→ **Exercise data**

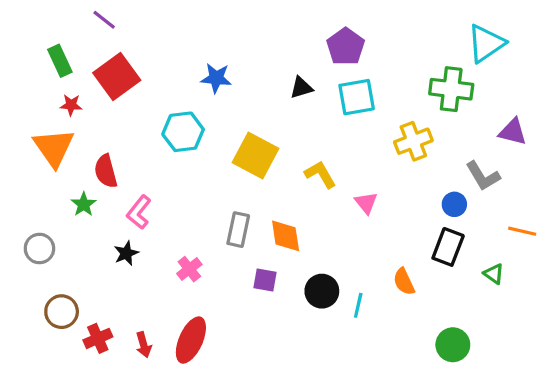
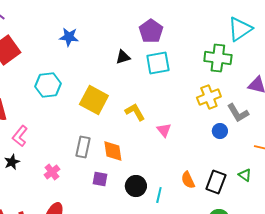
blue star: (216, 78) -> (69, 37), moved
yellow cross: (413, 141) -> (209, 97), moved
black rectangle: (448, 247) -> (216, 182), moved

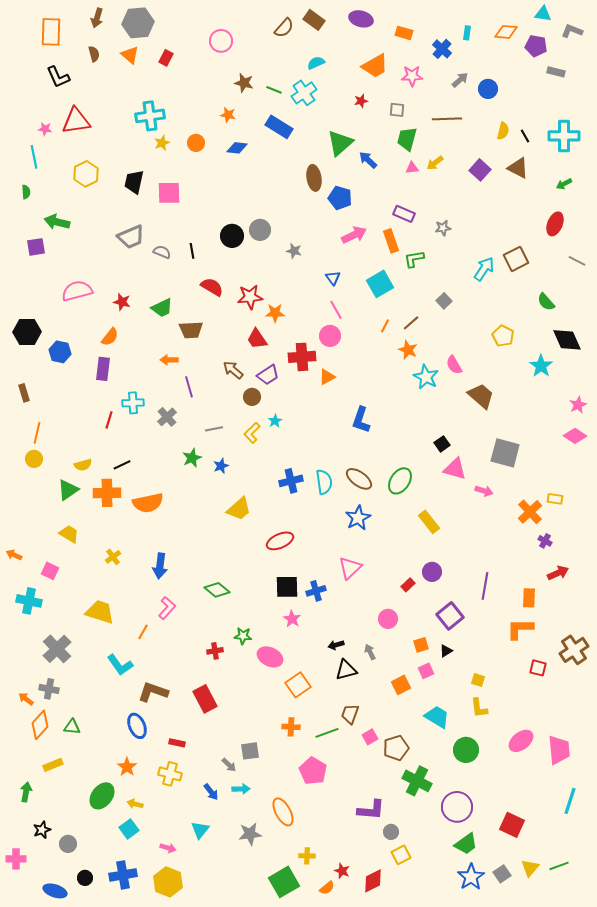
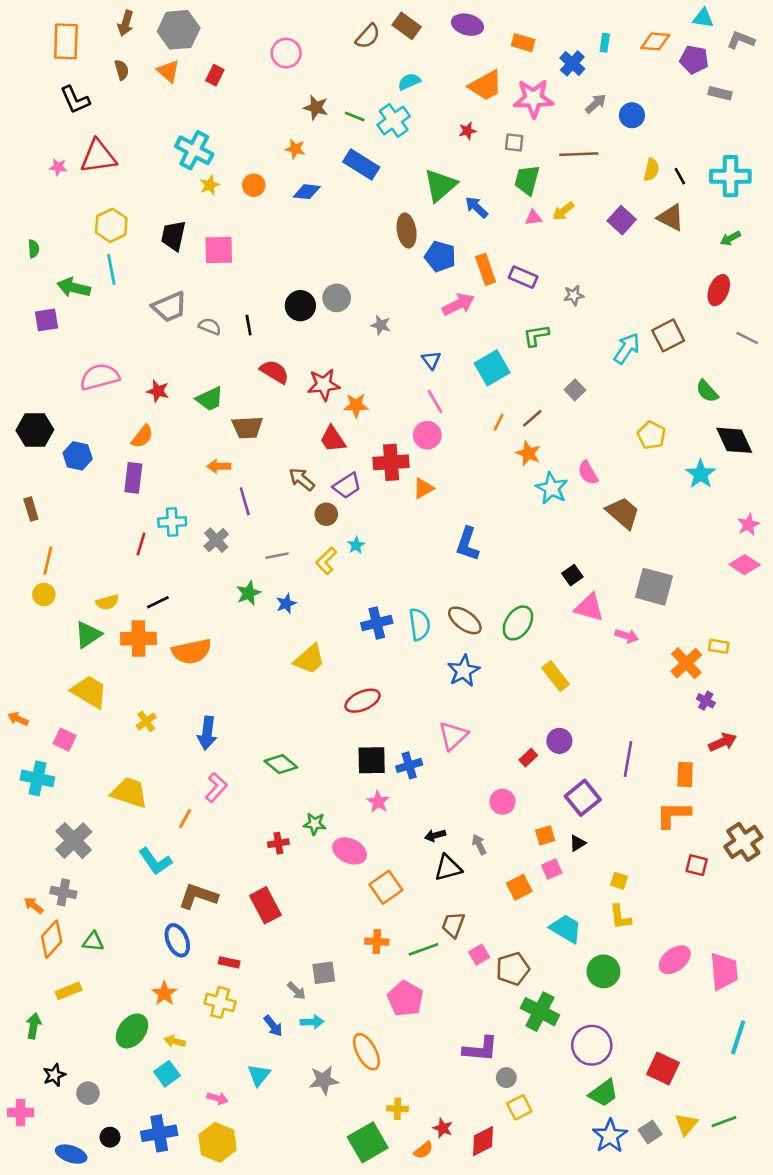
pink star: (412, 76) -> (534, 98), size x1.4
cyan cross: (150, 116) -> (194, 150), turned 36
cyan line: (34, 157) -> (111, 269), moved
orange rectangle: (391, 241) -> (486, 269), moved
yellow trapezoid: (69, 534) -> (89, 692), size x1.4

→ **Exercise goal**
If a line in the material contains "cross", show it.

→ **Solution to the exercise**
yellow cross: (413, 141) -> (209, 97), moved
cyan cross: (150, 116) -> (194, 150), turned 36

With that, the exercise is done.